*What you have to do:*
Each entry is to be reproduced verbatim, and images are to be omitted.

:: Data to process ::

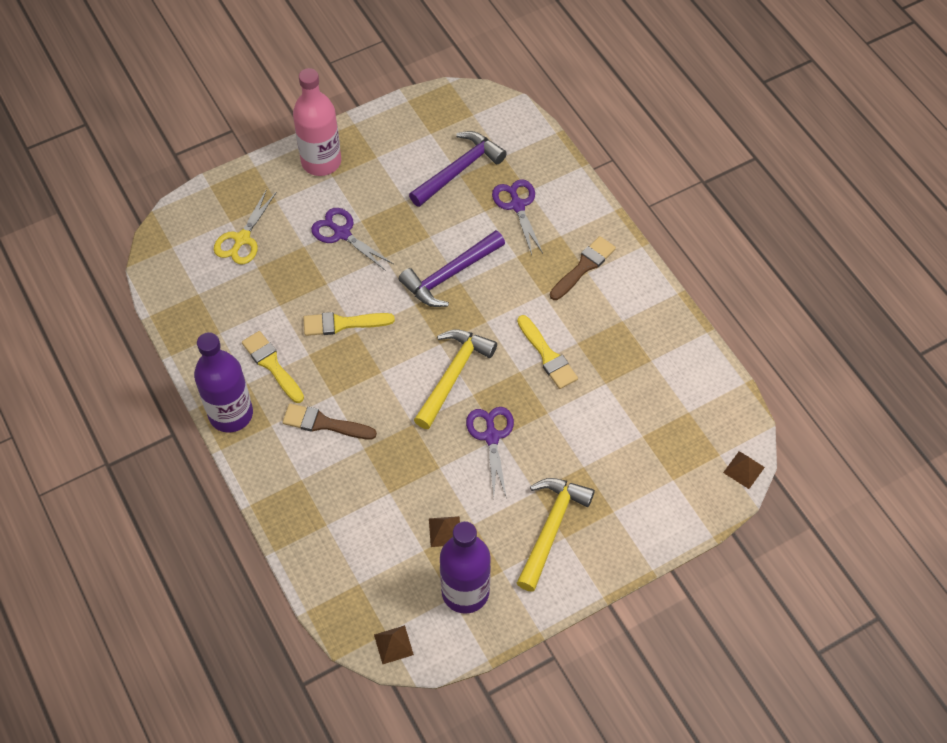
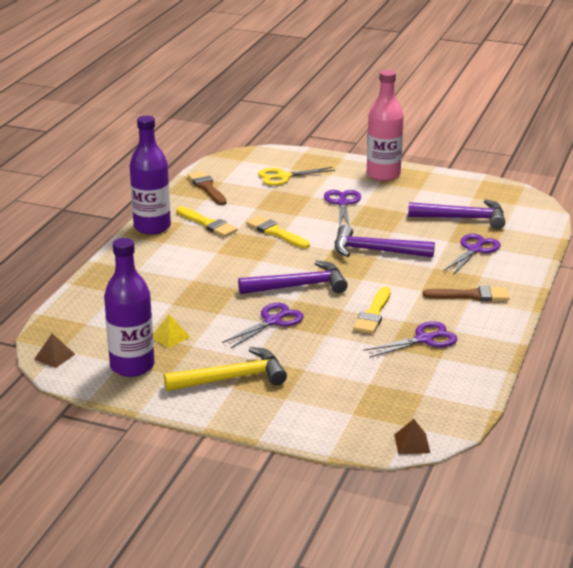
camera: 50 degrees right, 30 degrees down
(272, 365) = (208, 224): yellow brush -> yellow brush turned 120 degrees clockwise
(324, 423) = (191, 259): brown brush -> brown brush (207, 187)
(445, 531) = (170, 337): brown pyramid -> yellow pyramid
(453, 375) = (299, 286): yellow hammer -> purple hammer
(617, 351) = (424, 339): none -> purple scissors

:::

*Result of this exercise:*
camera: 50 degrees right, 30 degrees down
(272, 365) = (208, 224): yellow brush -> yellow brush turned 120 degrees clockwise
(324, 423) = (191, 259): brown brush -> brown brush (207, 187)
(445, 531) = (170, 337): brown pyramid -> yellow pyramid
(453, 375) = (299, 286): yellow hammer -> purple hammer
(617, 351) = (424, 339): none -> purple scissors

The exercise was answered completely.